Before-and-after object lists
┌──
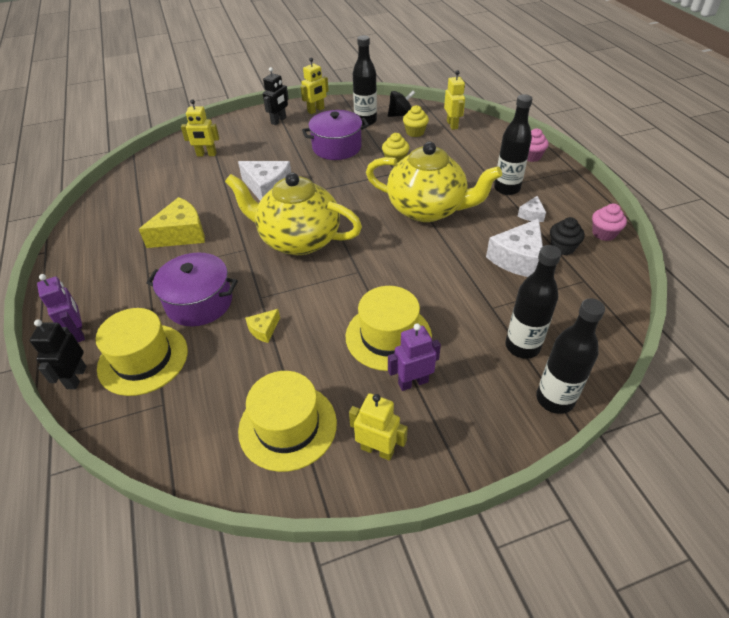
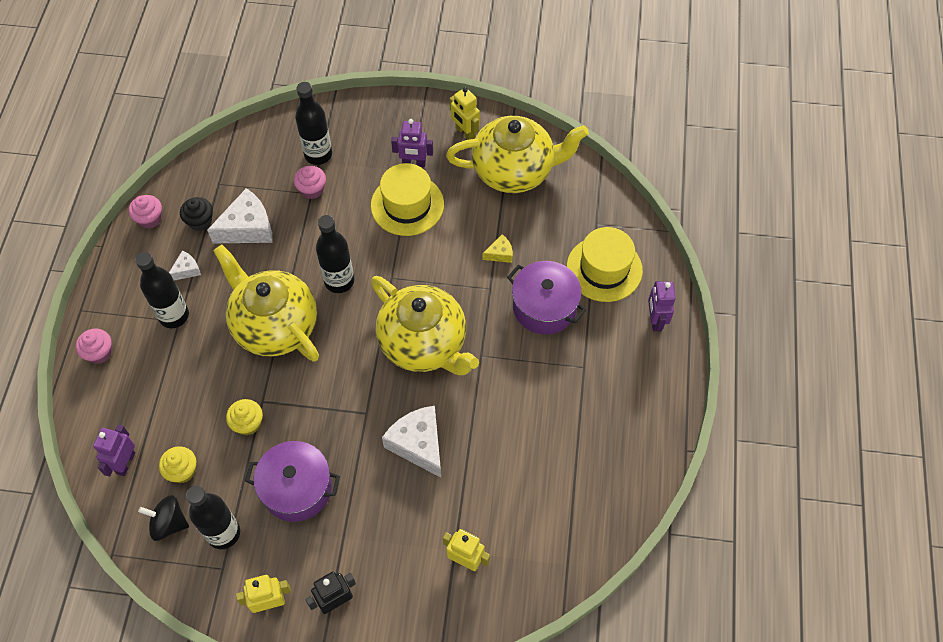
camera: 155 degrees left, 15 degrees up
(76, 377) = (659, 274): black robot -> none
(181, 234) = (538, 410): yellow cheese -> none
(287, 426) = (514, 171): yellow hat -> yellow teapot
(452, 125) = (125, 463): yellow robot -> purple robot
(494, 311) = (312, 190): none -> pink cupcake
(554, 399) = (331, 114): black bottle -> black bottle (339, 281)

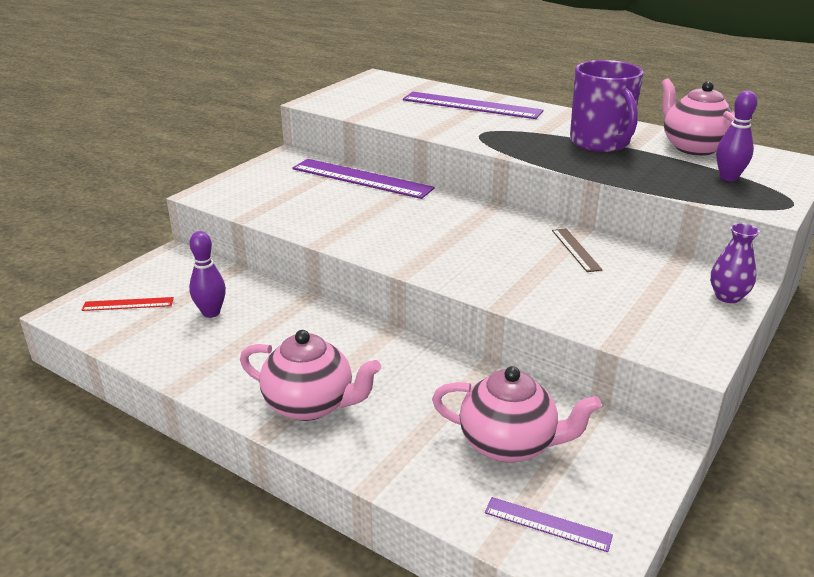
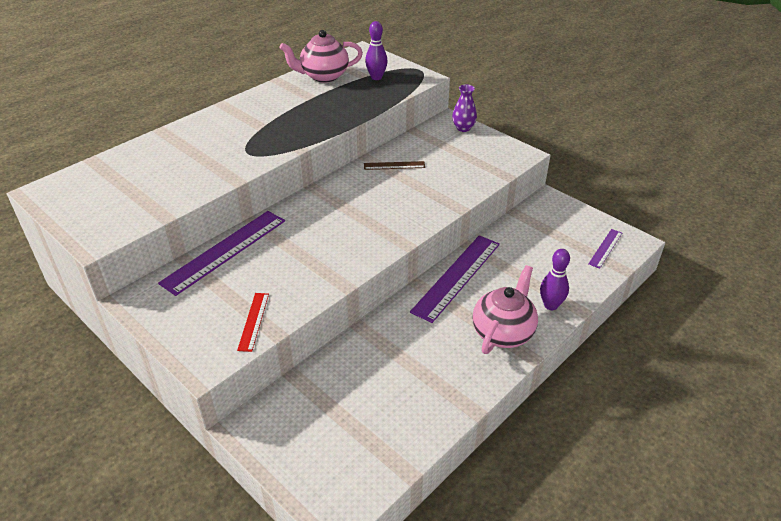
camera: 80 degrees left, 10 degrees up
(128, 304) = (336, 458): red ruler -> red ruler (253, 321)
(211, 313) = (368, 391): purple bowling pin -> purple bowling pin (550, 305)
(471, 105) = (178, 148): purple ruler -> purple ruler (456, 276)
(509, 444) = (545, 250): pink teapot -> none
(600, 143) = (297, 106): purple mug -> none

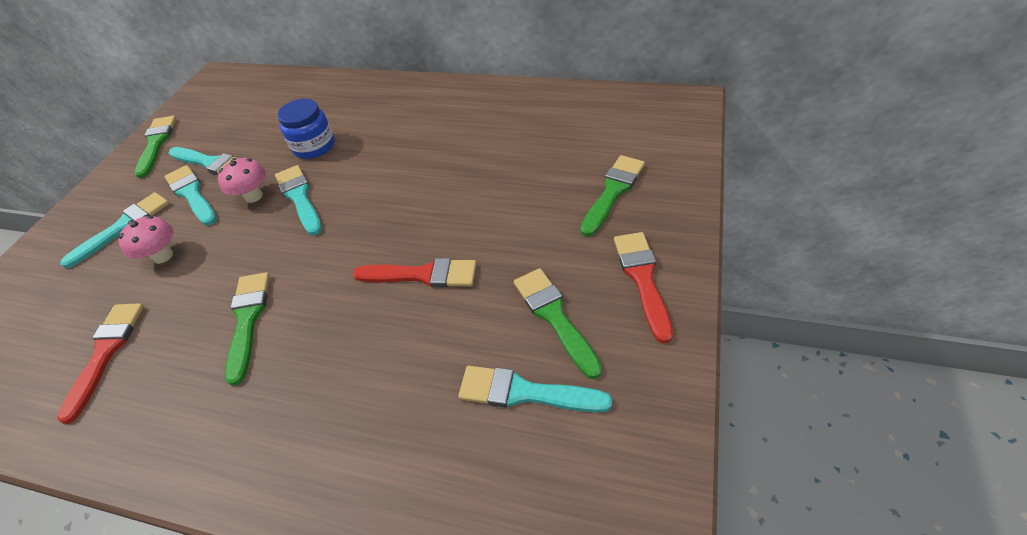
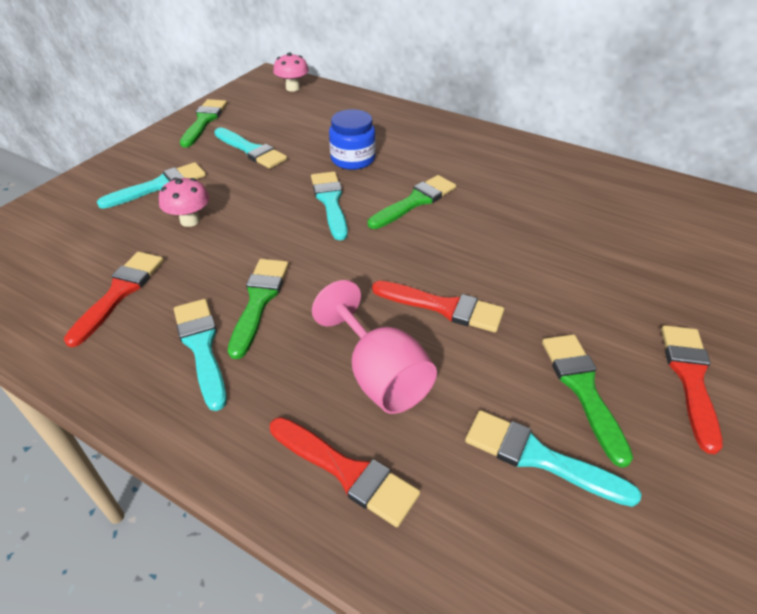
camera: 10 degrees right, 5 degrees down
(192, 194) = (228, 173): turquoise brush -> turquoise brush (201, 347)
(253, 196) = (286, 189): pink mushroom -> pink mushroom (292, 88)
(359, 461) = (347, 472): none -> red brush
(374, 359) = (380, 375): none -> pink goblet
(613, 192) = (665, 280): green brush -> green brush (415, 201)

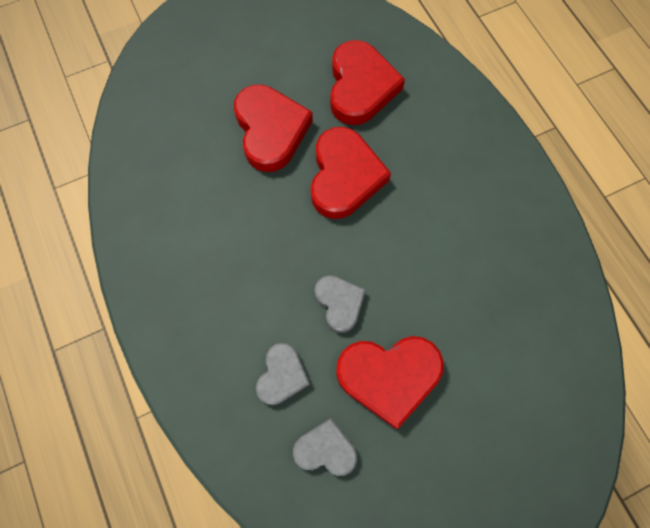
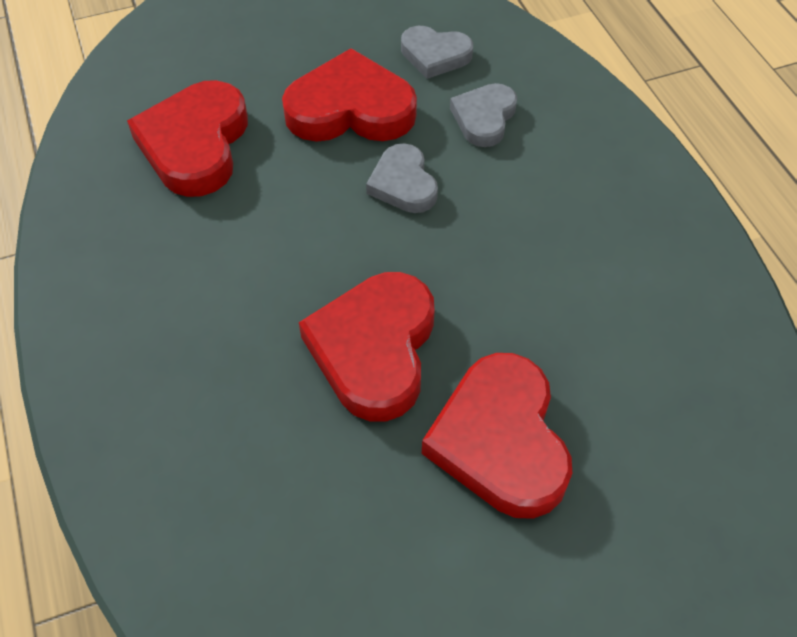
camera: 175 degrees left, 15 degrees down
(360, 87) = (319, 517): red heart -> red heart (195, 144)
└──
WHAT THE EXERCISE ASKS
An exact copy of the entries above is required, with the pictures left out.

COMPLETED EXERCISE
camera: 155 degrees left, 15 degrees up
(76, 377) = (659, 274): black robot -> none
(181, 234) = (538, 410): yellow cheese -> none
(287, 426) = (514, 171): yellow hat -> yellow teapot
(452, 125) = (125, 463): yellow robot -> purple robot
(494, 311) = (312, 190): none -> pink cupcake
(554, 399) = (331, 114): black bottle -> black bottle (339, 281)

camera: 80 degrees left, 10 degrees up
(128, 304) = (336, 458): red ruler -> red ruler (253, 321)
(211, 313) = (368, 391): purple bowling pin -> purple bowling pin (550, 305)
(471, 105) = (178, 148): purple ruler -> purple ruler (456, 276)
(509, 444) = (545, 250): pink teapot -> none
(600, 143) = (297, 106): purple mug -> none

camera: 10 degrees right, 5 degrees down
(192, 194) = (228, 173): turquoise brush -> turquoise brush (201, 347)
(253, 196) = (286, 189): pink mushroom -> pink mushroom (292, 88)
(359, 461) = (347, 472): none -> red brush
(374, 359) = (380, 375): none -> pink goblet
(613, 192) = (665, 280): green brush -> green brush (415, 201)

camera: 175 degrees left, 15 degrees down
(360, 87) = (319, 517): red heart -> red heart (195, 144)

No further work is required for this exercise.